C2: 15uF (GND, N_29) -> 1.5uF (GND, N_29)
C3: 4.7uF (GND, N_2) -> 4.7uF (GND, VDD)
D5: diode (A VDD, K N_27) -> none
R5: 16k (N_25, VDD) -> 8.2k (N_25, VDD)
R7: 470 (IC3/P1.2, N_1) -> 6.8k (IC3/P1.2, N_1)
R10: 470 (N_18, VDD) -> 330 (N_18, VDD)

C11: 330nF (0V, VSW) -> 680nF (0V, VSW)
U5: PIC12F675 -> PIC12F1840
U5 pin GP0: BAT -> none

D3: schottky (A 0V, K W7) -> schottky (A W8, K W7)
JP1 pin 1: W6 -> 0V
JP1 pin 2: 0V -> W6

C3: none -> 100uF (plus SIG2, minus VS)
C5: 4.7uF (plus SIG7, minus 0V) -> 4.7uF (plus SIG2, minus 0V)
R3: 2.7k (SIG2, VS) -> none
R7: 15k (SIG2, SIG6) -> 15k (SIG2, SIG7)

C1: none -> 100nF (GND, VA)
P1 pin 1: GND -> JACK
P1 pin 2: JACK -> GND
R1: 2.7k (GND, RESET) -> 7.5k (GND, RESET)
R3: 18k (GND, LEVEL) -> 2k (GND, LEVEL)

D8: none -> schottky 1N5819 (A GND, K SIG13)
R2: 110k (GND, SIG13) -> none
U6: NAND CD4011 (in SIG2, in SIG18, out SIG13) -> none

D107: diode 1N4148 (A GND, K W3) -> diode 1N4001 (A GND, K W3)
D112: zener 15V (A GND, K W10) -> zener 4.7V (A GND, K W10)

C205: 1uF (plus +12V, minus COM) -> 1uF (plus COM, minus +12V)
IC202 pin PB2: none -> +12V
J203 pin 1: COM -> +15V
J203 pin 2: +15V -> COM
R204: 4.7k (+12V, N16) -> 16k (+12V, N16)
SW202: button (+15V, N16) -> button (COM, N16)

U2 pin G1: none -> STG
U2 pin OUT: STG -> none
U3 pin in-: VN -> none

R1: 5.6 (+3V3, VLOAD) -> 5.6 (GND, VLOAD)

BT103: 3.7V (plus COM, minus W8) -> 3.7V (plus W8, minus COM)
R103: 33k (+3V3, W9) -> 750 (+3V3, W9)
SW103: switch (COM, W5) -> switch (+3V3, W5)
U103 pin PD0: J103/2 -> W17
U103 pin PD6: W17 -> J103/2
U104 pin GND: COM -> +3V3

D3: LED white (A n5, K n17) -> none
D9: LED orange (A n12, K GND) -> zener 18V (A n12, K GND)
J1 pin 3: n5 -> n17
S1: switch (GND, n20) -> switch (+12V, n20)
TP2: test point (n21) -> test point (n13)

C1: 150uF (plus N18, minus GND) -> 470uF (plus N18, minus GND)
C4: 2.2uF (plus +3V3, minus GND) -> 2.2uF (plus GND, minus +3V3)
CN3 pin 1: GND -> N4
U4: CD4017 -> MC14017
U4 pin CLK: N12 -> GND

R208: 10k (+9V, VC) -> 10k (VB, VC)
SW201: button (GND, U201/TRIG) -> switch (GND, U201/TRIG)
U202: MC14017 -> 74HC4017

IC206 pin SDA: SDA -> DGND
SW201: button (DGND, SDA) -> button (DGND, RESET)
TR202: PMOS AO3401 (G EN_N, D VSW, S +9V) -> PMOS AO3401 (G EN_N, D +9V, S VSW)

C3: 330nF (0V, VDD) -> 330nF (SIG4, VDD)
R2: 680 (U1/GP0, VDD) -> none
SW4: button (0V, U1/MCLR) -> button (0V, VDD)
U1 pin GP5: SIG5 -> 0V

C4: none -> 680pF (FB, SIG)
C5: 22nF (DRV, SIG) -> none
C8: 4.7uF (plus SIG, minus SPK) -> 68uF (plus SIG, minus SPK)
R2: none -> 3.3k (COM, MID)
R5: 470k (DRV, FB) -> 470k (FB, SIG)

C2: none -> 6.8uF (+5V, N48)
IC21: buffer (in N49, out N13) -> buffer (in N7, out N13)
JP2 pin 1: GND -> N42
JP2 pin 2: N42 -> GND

○ ○ ○ ○

> _What to produce_
Which lines of the records contain "DGND"? Show each of them.

> _Your solution_
IC206 pin SDA: SDA -> DGND
SW201: button (DGND, SDA) -> button (DGND, RESET)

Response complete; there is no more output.